== HOW TO COMPLETE THIS TASK ==
The answer should consist solely of the lines from the first one below through the line containing "(195, 72) = (138, 150): green", copied exactly.

(Records from a dataset)

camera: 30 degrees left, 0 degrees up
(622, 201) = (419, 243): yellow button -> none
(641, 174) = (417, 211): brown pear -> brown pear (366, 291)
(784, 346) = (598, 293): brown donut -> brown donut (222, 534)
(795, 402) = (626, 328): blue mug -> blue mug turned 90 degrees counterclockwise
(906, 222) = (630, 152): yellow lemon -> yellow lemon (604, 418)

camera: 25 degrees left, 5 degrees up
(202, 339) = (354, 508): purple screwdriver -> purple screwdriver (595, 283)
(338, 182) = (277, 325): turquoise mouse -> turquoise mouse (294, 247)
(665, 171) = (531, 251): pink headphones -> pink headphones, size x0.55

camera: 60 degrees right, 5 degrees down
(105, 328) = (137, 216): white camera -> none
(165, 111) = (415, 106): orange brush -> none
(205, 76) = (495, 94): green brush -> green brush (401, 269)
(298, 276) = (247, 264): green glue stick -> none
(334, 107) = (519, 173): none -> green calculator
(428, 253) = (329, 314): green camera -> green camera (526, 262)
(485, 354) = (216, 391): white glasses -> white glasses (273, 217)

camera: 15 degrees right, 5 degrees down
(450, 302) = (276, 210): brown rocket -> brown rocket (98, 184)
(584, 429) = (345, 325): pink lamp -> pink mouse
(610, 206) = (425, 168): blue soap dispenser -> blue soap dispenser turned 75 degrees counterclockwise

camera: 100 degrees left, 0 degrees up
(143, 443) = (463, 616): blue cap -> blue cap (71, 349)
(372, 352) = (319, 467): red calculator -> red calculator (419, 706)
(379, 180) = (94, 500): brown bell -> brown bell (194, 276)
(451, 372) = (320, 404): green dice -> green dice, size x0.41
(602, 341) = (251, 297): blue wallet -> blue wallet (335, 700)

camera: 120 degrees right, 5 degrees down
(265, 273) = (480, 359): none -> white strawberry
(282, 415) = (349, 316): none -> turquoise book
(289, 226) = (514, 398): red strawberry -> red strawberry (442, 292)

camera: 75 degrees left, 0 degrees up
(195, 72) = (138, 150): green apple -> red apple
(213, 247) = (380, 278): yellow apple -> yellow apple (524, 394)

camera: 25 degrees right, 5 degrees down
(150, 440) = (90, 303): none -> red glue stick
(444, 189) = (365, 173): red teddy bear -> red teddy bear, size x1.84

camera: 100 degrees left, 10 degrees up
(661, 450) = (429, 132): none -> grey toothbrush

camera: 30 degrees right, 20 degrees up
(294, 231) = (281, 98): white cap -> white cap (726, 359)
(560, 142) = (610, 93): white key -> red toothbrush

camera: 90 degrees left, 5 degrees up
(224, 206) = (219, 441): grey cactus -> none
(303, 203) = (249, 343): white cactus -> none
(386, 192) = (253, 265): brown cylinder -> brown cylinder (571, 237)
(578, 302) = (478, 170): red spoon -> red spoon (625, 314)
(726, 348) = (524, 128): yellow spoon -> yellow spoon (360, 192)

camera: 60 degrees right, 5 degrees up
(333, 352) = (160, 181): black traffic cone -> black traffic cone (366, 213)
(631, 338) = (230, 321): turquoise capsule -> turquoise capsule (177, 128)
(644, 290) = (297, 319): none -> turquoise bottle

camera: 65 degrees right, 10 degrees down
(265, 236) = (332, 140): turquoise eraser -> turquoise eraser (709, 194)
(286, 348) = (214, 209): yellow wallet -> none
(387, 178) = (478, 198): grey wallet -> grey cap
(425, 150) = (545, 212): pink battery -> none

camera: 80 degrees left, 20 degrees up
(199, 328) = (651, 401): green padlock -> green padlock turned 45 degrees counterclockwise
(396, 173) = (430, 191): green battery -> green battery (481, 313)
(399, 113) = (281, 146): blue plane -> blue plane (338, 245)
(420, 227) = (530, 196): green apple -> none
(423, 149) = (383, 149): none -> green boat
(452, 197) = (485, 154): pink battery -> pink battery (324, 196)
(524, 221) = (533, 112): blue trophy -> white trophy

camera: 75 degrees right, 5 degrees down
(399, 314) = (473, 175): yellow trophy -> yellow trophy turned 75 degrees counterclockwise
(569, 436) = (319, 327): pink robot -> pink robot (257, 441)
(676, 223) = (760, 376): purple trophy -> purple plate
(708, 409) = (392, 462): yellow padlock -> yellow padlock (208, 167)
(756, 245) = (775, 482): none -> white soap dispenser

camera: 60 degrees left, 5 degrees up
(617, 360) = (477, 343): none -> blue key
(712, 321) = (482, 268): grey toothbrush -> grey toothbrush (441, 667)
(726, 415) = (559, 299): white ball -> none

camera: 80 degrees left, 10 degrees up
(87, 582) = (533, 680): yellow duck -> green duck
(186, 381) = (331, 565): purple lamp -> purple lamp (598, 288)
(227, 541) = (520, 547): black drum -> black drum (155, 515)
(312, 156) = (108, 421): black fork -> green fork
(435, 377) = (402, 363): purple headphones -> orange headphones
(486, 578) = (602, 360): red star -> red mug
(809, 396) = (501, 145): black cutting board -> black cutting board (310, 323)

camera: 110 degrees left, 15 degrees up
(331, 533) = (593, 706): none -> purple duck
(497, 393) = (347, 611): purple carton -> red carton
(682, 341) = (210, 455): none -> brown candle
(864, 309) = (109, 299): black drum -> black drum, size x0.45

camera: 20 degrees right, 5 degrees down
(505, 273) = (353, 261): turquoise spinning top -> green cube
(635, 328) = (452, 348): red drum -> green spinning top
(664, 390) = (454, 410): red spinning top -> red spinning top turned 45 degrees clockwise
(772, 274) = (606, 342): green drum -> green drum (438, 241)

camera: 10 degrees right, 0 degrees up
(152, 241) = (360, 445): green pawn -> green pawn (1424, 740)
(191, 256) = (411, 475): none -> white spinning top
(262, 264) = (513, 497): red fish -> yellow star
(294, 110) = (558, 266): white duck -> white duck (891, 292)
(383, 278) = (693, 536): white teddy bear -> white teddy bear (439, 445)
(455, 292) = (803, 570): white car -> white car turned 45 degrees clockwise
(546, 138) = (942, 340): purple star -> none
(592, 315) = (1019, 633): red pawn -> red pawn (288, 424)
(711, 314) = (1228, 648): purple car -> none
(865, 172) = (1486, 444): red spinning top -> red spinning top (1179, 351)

== RESPONSE TO THE EXERCISE ==
camera: 30 degrees left, 0 degrees up
(622, 201) = (419, 243): yellow button -> none
(641, 174) = (417, 211): brown pear -> brown pear (366, 291)
(784, 346) = (598, 293): brown donut -> brown donut (222, 534)
(795, 402) = (626, 328): blue mug -> blue mug turned 90 degrees counterclockwise
(906, 222) = (630, 152): yellow lemon -> yellow lemon (604, 418)

camera: 25 degrees left, 5 degrees up
(202, 339) = (354, 508): purple screwdriver -> purple screwdriver (595, 283)
(338, 182) = (277, 325): turquoise mouse -> turquoise mouse (294, 247)
(665, 171) = (531, 251): pink headphones -> pink headphones, size x0.55

camera: 60 degrees right, 5 degrees down
(105, 328) = (137, 216): white camera -> none
(165, 111) = (415, 106): orange brush -> none
(205, 76) = (495, 94): green brush -> green brush (401, 269)
(298, 276) = (247, 264): green glue stick -> none
(334, 107) = (519, 173): none -> green calculator
(428, 253) = (329, 314): green camera -> green camera (526, 262)
(485, 354) = (216, 391): white glasses -> white glasses (273, 217)

camera: 15 degrees right, 5 degrees down
(450, 302) = (276, 210): brown rocket -> brown rocket (98, 184)
(584, 429) = (345, 325): pink lamp -> pink mouse
(610, 206) = (425, 168): blue soap dispenser -> blue soap dispenser turned 75 degrees counterclockwise

camera: 100 degrees left, 0 degrees up
(143, 443) = (463, 616): blue cap -> blue cap (71, 349)
(372, 352) = (319, 467): red calculator -> red calculator (419, 706)
(379, 180) = (94, 500): brown bell -> brown bell (194, 276)
(451, 372) = (320, 404): green dice -> green dice, size x0.41
(602, 341) = (251, 297): blue wallet -> blue wallet (335, 700)

camera: 120 degrees right, 5 degrees down
(265, 273) = (480, 359): none -> white strawberry
(282, 415) = (349, 316): none -> turquoise book
(289, 226) = (514, 398): red strawberry -> red strawberry (442, 292)

camera: 75 degrees left, 0 degrees up
(195, 72) = (138, 150): green apple -> red apple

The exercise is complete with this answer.